▸ **Exercise brief**
For each line of the data that includes the word "down", copy the line.

▸ **Dataset excerpts**

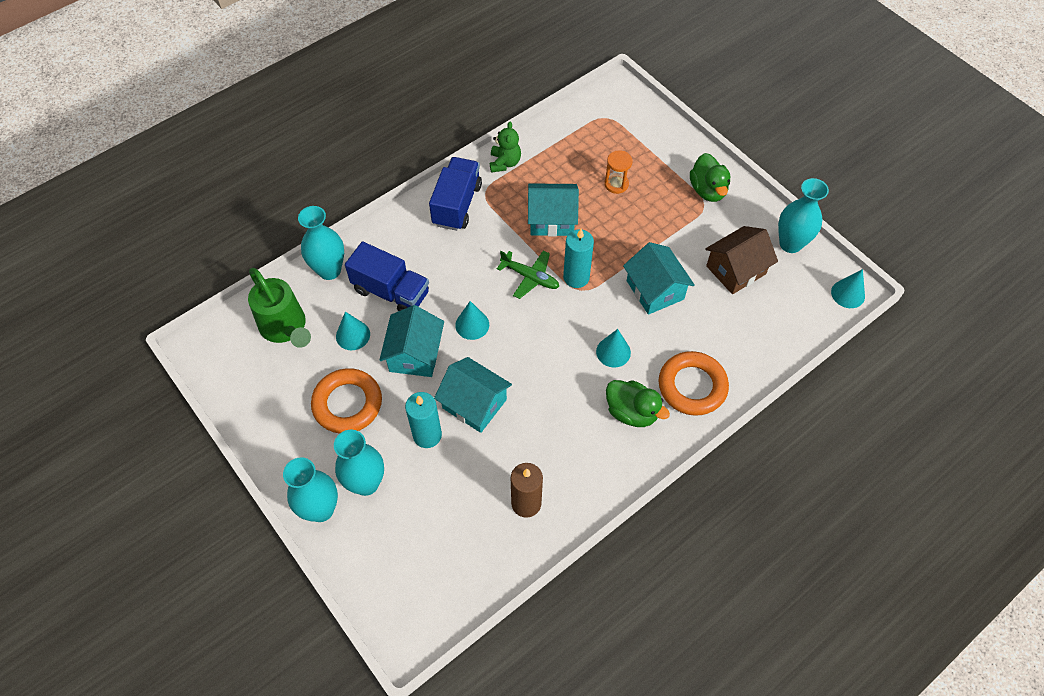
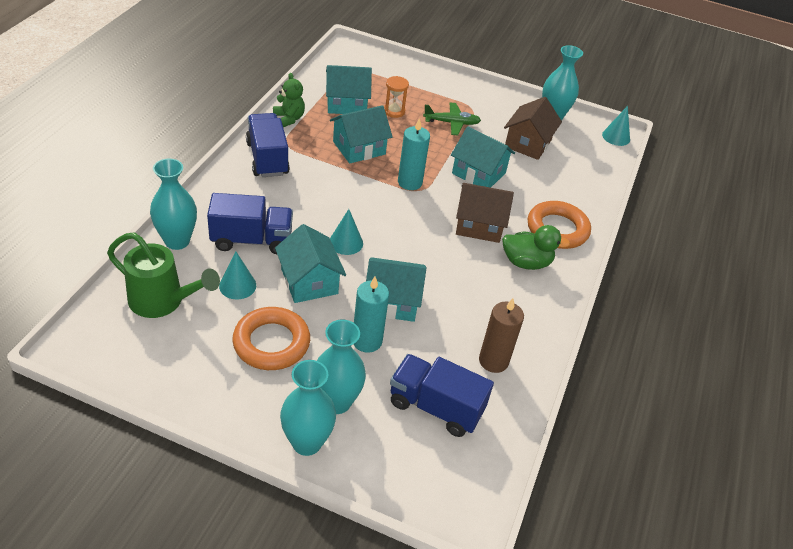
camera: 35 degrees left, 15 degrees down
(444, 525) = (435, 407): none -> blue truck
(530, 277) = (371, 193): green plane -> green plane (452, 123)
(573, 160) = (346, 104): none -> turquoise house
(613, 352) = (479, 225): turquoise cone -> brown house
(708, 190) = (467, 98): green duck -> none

==

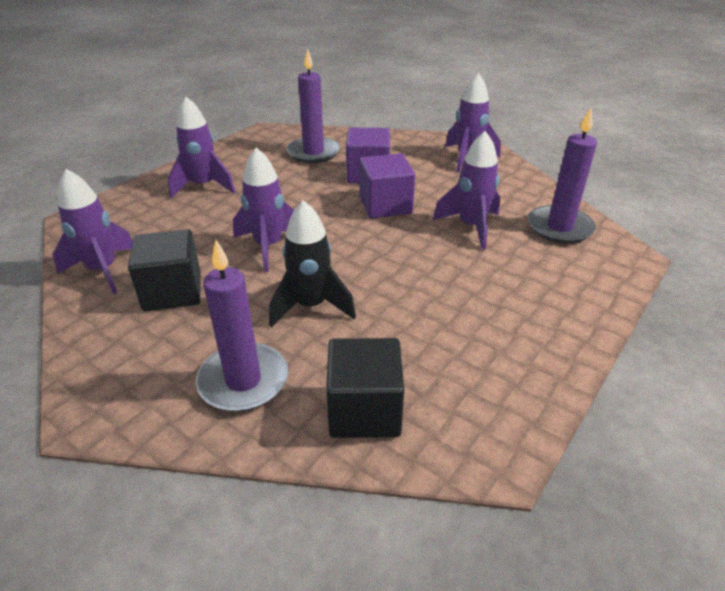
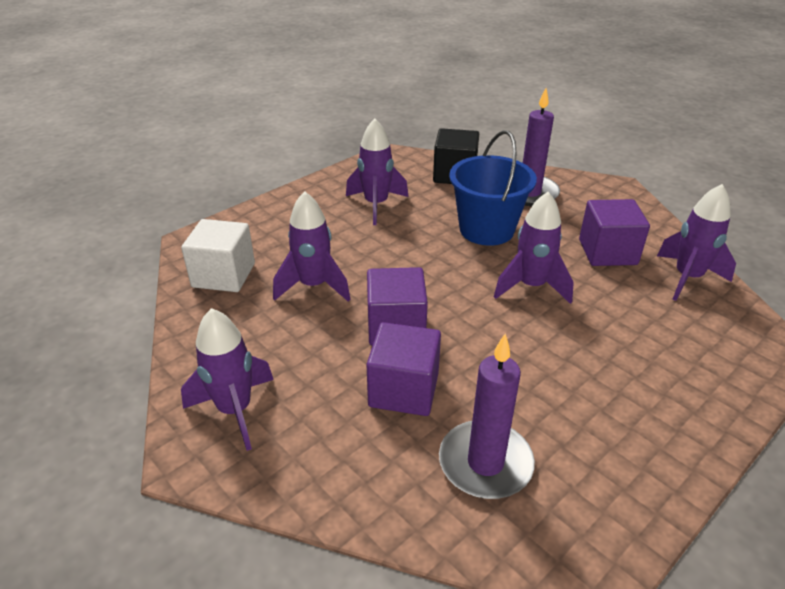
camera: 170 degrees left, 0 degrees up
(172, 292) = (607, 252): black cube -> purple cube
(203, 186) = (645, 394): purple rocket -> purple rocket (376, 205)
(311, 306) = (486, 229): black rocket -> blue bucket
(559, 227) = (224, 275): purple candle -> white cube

* * *

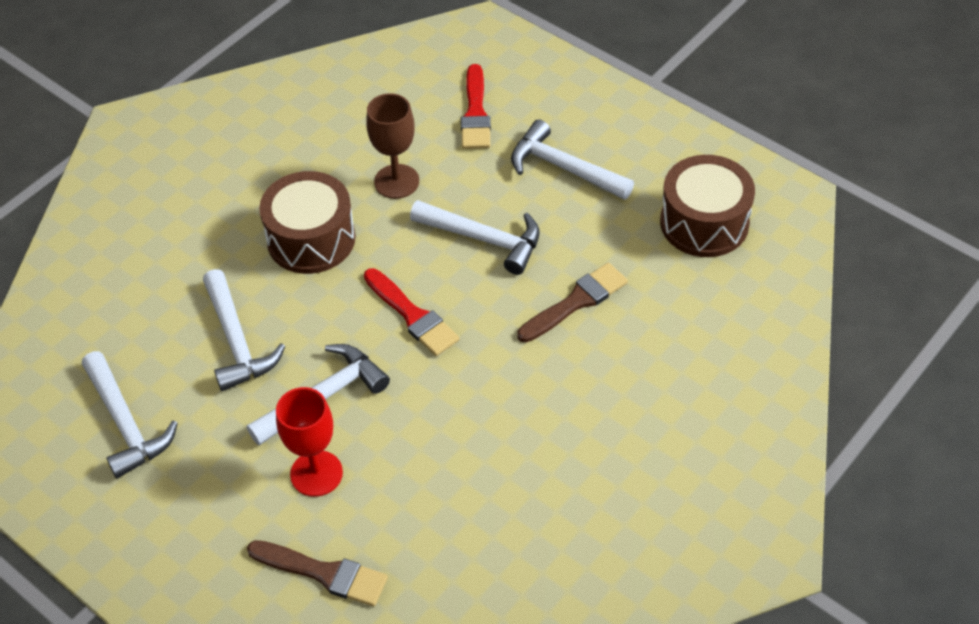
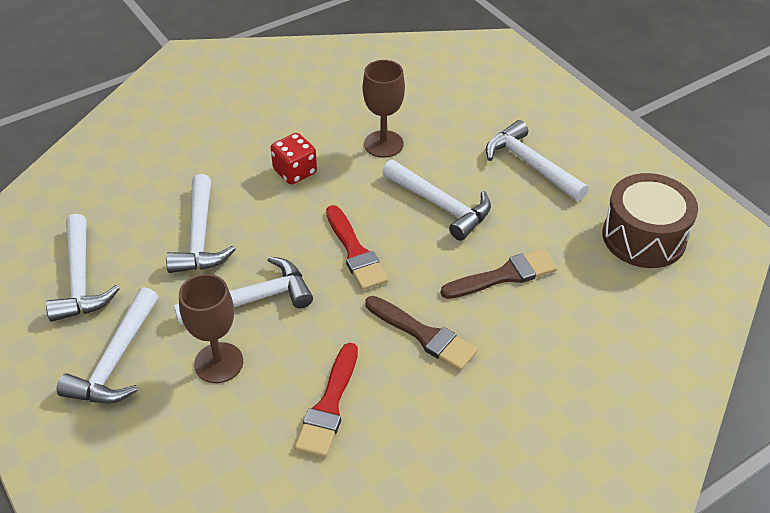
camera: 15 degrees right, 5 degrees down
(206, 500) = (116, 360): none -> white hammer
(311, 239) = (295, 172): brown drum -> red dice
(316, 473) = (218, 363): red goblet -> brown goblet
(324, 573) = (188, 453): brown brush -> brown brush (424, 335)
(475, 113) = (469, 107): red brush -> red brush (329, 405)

▸ **Exercise answer**
camera: 35 degrees left, 15 degrees down
camera: 15 degrees right, 5 degrees down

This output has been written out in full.